(Beginning of Data section)

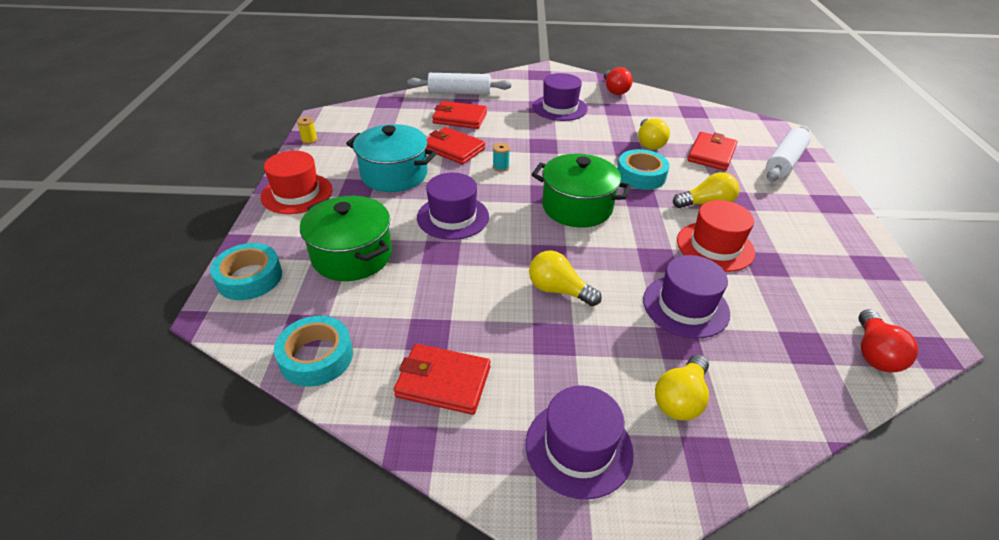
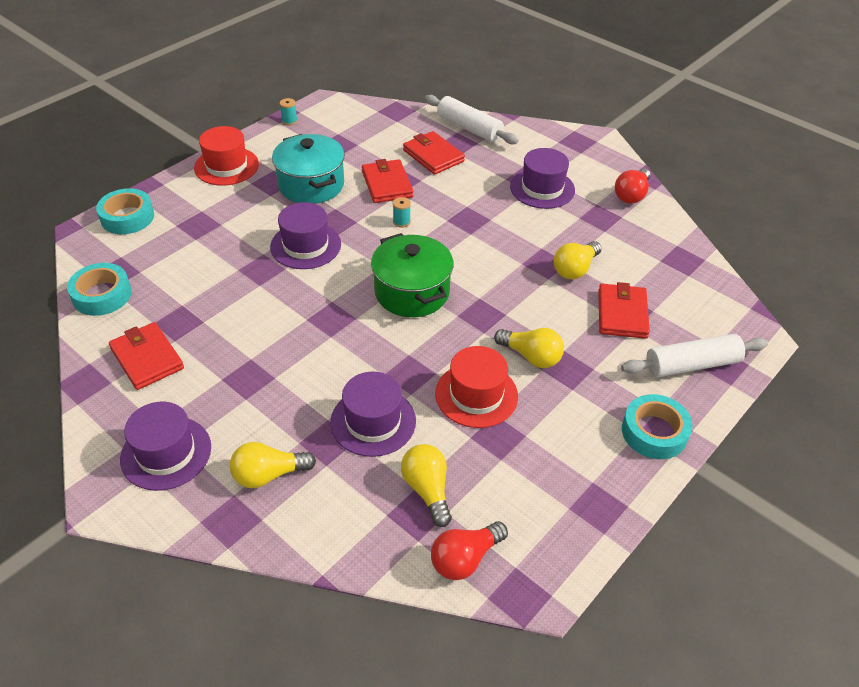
camera: 40 degrees right, 5 degrees up
yellow spool [297,117,318,144] -> turquoise spool [280,98,297,126]
green pot [300,196,392,281] -> none
yellow light bulb [529,250,602,306] -> yellow light bulb moved to [401,444,452,527]
turquoise tape [617,149,669,190] -> turquoise tape moved to [622,394,692,459]
red wallet [688,132,738,171] -> red wallet turned 60 degrees counterclockwise [598,282,650,339]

(End of Data section)

> _Aim of the task_
Would you please retype the material above exactly and leave out each picture?

> _Task output_
camera: 40 degrees right, 5 degrees up
yellow spool [297,117,318,144] -> turquoise spool [280,98,297,126]
green pot [300,196,392,281] -> none
yellow light bulb [529,250,602,306] -> yellow light bulb moved to [401,444,452,527]
turquoise tape [617,149,669,190] -> turquoise tape moved to [622,394,692,459]
red wallet [688,132,738,171] -> red wallet turned 60 degrees counterclockwise [598,282,650,339]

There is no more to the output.